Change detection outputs
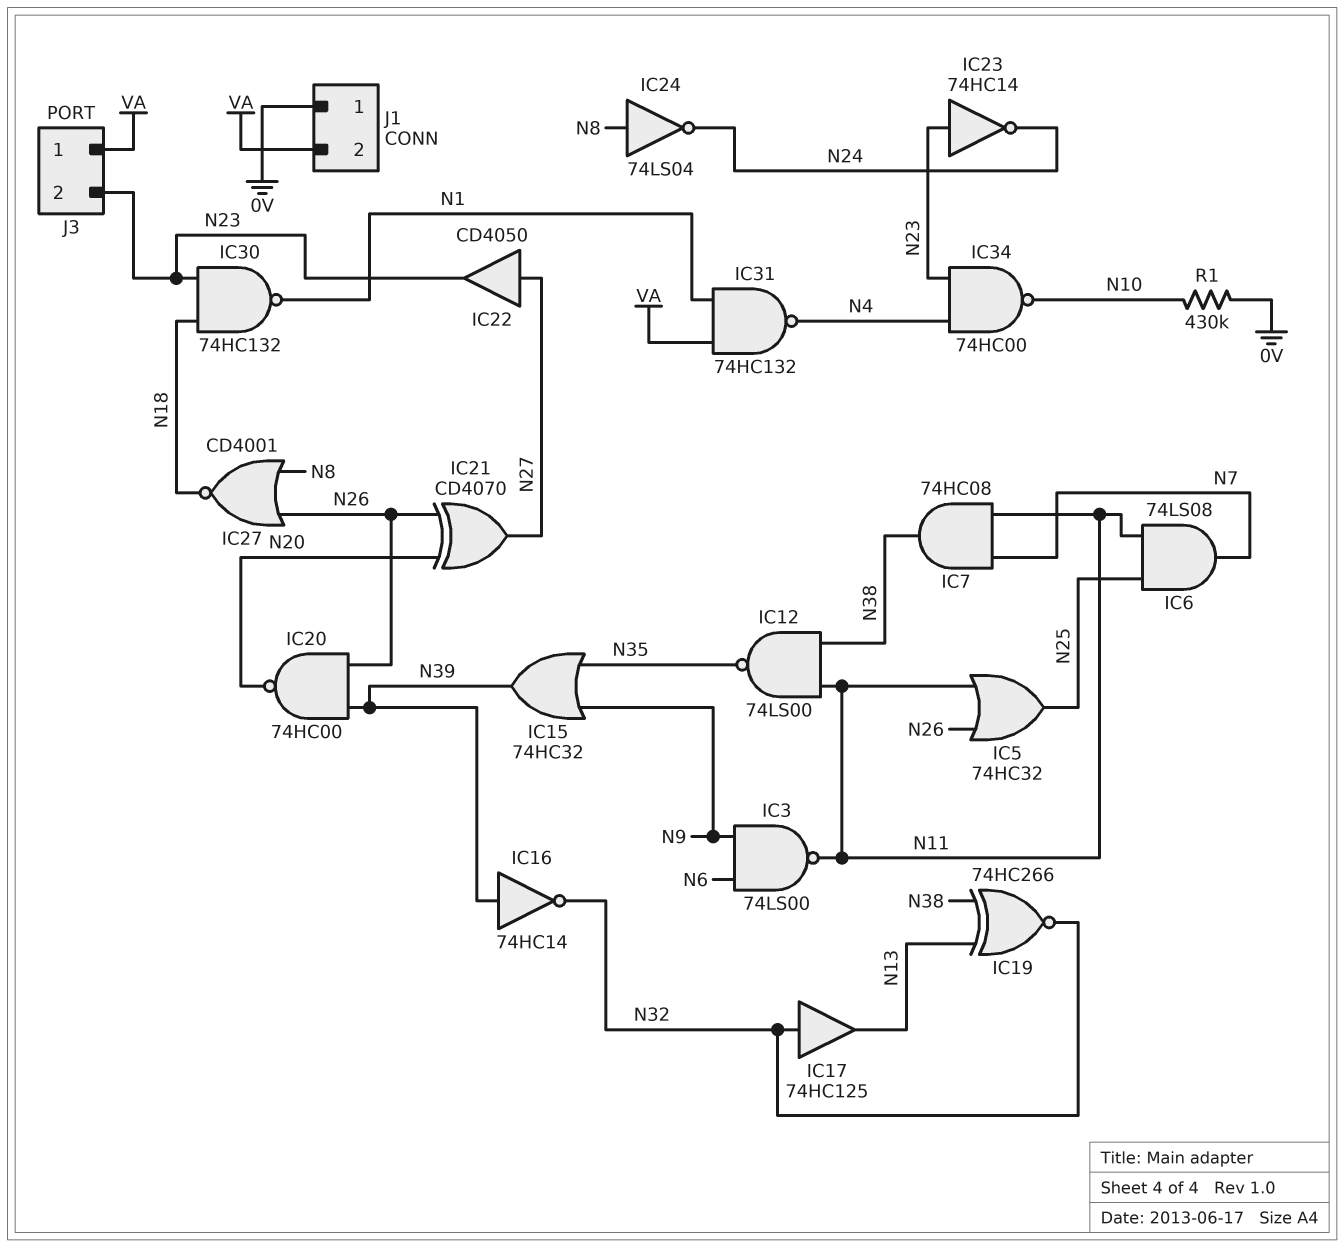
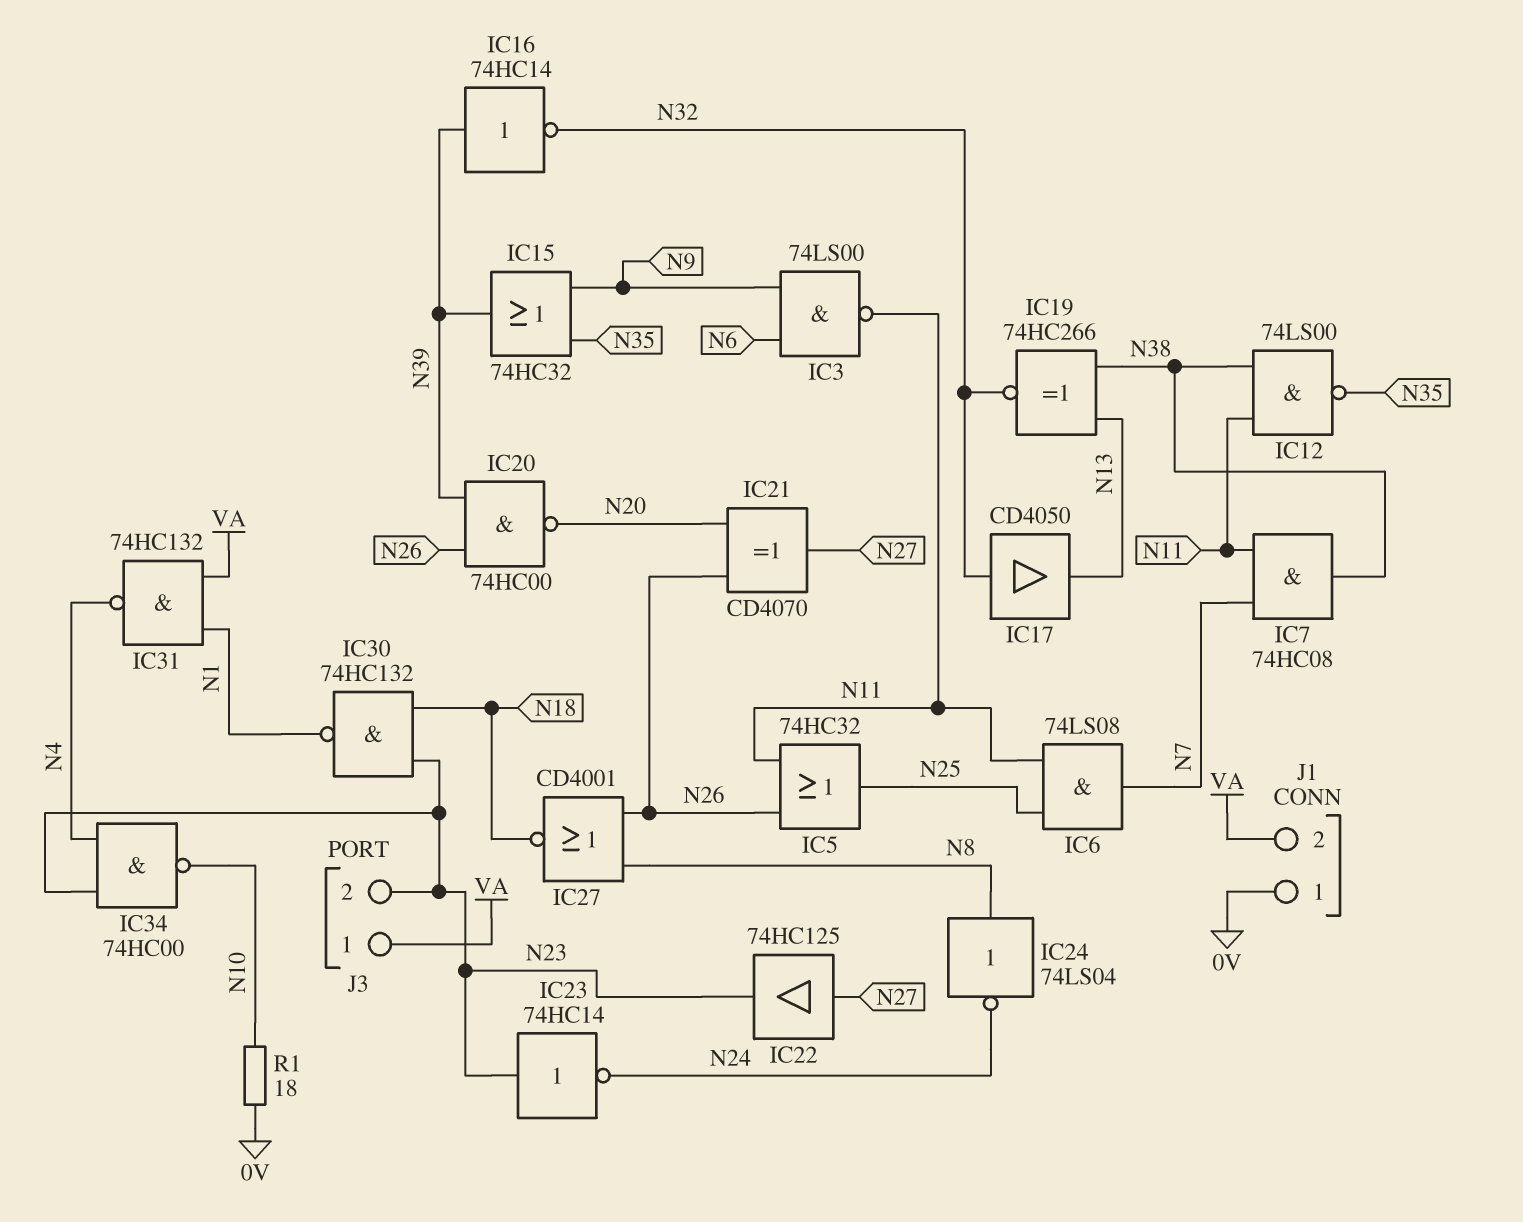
IC17: buffer 74HC125 (in N32, out N13) -> buffer CD4050 (in N32, out N13)
IC22: buffer CD4050 (in N27, out N23) -> buffer 74HC125 (in N27, out N23)
R1: 430k (0V, N10) -> 18 (0V, N10)

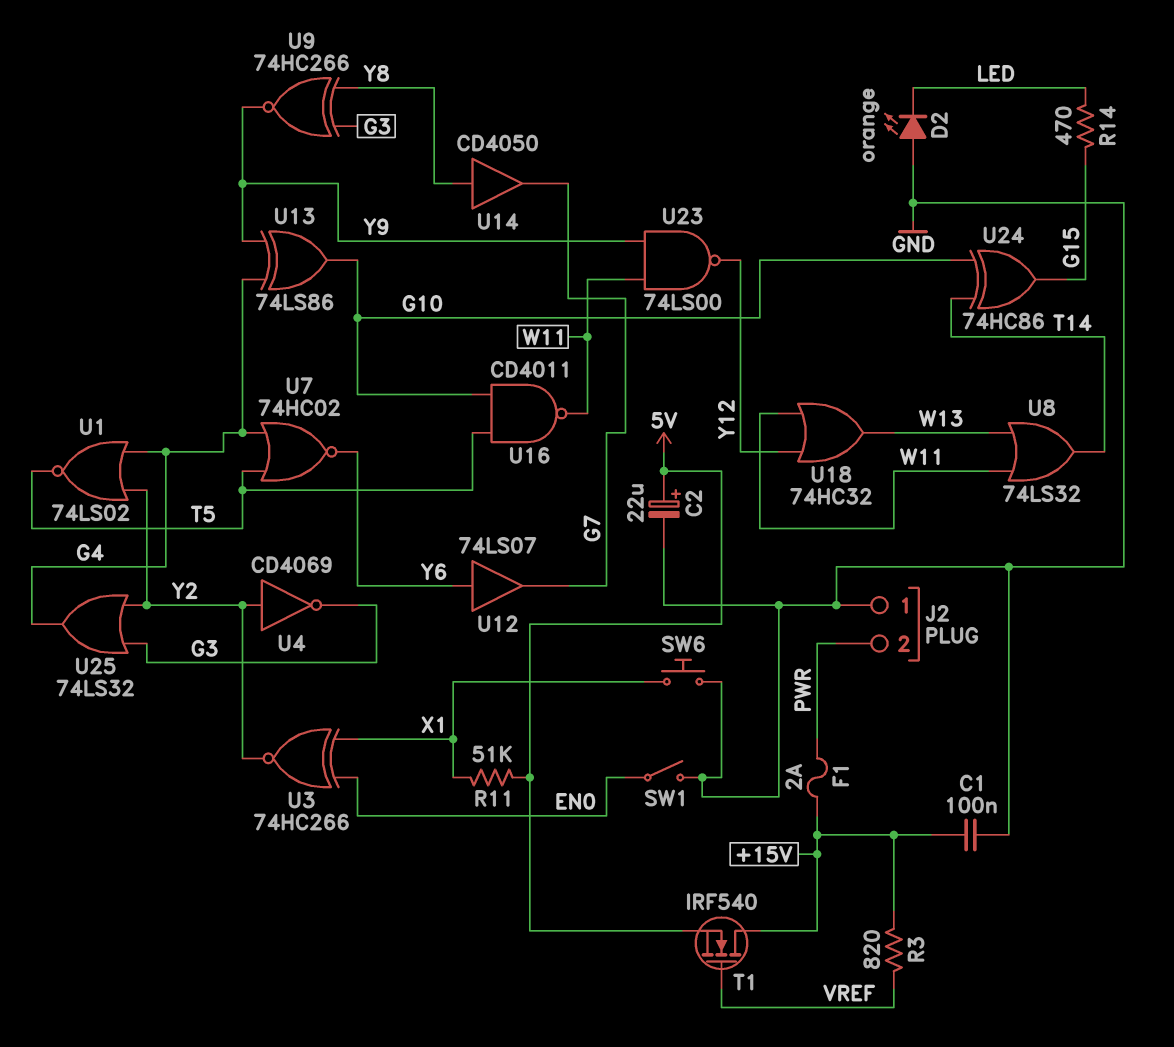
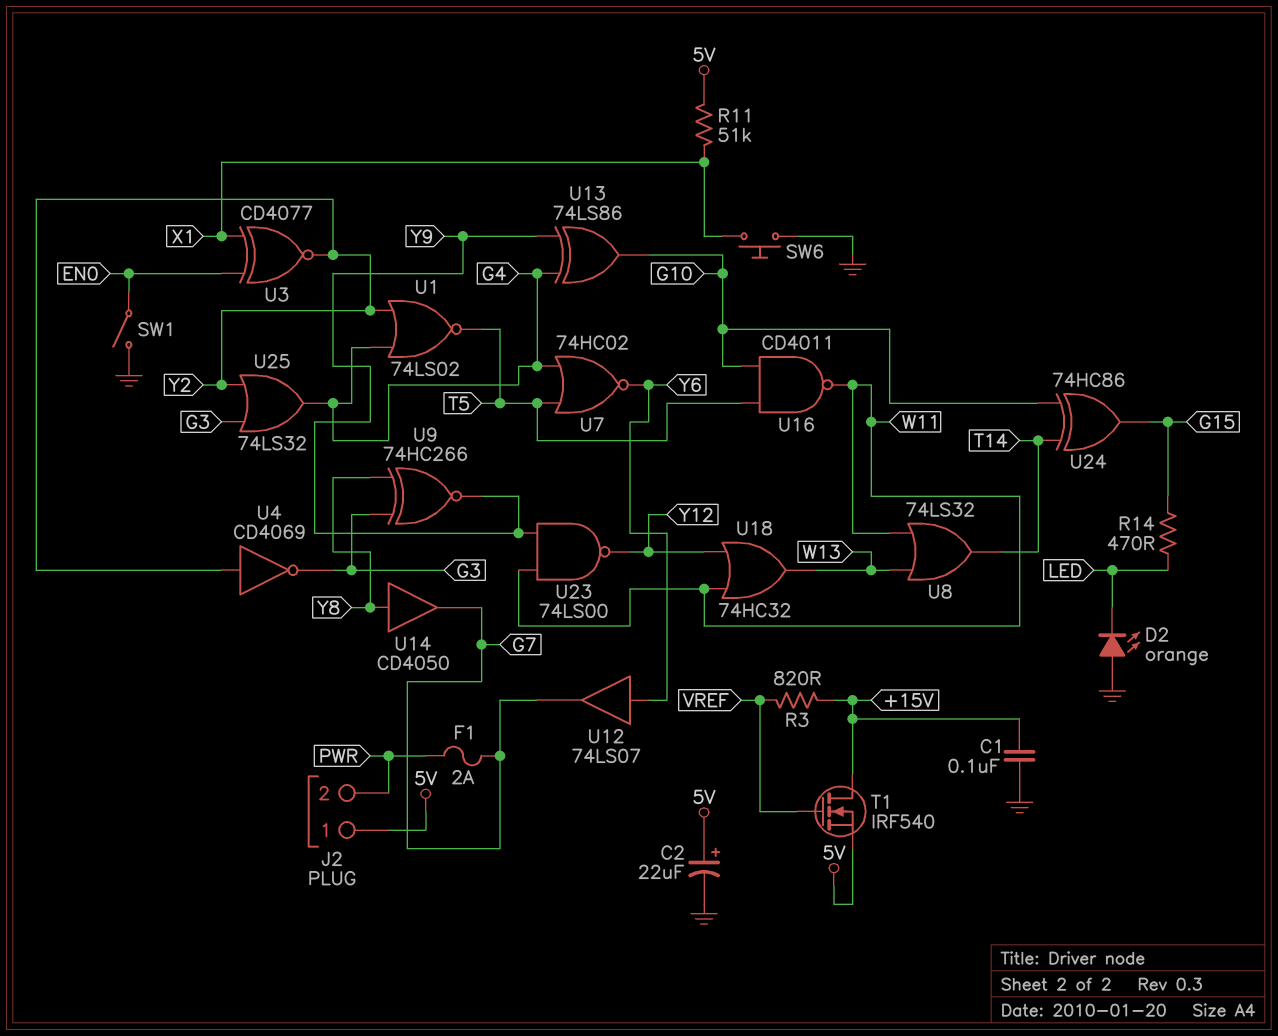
F1: 2A (+15V, PWR) -> 2A (G7, PWR)
J2 pin 1: GND -> 5V
U3: XNOR 74HC266 (in EN0, in X1, out Y2) -> XNOR CD4077 (in EN0, in X1, out Y2)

**Activity:** Output, exactly and with nothing else, the lines from the line containing "F1: 2A (+15V, PWR) -> 2A (G7, PWR)" to the end of the entries.

**Final answer:**
F1: 2A (+15V, PWR) -> 2A (G7, PWR)
J2 pin 1: GND -> 5V
U3: XNOR 74HC266 (in EN0, in X1, out Y2) -> XNOR CD4077 (in EN0, in X1, out Y2)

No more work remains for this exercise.